§ **INFORMATION SUPPLIED**
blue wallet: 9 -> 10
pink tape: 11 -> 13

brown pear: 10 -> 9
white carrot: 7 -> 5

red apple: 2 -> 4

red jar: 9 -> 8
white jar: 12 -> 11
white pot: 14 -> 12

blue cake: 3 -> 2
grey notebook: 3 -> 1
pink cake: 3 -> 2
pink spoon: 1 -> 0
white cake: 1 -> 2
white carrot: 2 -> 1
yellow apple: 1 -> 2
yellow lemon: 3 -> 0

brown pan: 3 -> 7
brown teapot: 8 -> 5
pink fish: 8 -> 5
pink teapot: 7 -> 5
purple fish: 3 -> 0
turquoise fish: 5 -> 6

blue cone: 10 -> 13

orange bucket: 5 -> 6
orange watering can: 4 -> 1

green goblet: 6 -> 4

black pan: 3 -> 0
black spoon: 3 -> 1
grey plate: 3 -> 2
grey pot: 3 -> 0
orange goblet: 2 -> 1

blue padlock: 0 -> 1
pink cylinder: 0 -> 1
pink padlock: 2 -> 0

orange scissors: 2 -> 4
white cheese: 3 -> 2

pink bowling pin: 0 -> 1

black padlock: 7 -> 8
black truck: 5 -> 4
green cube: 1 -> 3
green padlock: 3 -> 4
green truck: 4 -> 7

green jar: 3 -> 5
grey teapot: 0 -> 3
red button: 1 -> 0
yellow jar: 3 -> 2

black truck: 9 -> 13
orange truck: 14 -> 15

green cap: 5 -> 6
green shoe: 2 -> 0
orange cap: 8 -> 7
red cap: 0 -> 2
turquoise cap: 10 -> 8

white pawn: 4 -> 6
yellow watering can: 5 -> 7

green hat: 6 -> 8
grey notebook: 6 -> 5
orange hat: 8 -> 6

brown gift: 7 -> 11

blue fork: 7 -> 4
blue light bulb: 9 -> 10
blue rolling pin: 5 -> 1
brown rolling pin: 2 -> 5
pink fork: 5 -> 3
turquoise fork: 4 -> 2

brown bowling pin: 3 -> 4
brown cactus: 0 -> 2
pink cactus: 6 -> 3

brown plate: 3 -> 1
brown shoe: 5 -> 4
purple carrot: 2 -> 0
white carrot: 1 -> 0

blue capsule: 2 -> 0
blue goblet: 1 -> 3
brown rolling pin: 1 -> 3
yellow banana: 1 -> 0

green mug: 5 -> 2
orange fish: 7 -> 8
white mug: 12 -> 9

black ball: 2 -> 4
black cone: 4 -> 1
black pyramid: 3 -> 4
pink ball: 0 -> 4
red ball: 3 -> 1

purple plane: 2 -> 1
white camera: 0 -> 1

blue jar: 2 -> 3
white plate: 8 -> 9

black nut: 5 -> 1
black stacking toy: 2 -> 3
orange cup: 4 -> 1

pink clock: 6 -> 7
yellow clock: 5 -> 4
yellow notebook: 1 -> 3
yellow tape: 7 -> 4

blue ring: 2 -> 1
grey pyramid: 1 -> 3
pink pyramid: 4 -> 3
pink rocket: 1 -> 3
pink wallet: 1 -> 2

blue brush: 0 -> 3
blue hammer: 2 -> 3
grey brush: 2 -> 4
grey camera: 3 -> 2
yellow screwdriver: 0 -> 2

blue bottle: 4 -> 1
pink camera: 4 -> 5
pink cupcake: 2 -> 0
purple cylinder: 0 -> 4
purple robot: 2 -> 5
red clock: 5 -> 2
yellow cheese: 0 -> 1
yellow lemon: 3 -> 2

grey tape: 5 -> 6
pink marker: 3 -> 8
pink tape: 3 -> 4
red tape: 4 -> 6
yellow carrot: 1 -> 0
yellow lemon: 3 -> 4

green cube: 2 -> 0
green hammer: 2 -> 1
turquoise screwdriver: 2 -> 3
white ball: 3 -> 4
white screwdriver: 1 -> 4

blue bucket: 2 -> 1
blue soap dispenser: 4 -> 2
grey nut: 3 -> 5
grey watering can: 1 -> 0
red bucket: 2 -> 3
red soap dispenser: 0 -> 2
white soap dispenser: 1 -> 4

§ **WORK REQUEST**
Word for word, restate the lines above from the line containing "orange goblet: 2 -> 1" through the line containing "blue rolling pin: 5 -> 1", with both included and nothing else.

§ **SOLUTION TO THIS EXERCISE**
orange goblet: 2 -> 1

blue padlock: 0 -> 1
pink cylinder: 0 -> 1
pink padlock: 2 -> 0

orange scissors: 2 -> 4
white cheese: 3 -> 2

pink bowling pin: 0 -> 1

black padlock: 7 -> 8
black truck: 5 -> 4
green cube: 1 -> 3
green padlock: 3 -> 4
green truck: 4 -> 7

green jar: 3 -> 5
grey teapot: 0 -> 3
red button: 1 -> 0
yellow jar: 3 -> 2

black truck: 9 -> 13
orange truck: 14 -> 15

green cap: 5 -> 6
green shoe: 2 -> 0
orange cap: 8 -> 7
red cap: 0 -> 2
turquoise cap: 10 -> 8

white pawn: 4 -> 6
yellow watering can: 5 -> 7

green hat: 6 -> 8
grey notebook: 6 -> 5
orange hat: 8 -> 6

brown gift: 7 -> 11

blue fork: 7 -> 4
blue light bulb: 9 -> 10
blue rolling pin: 5 -> 1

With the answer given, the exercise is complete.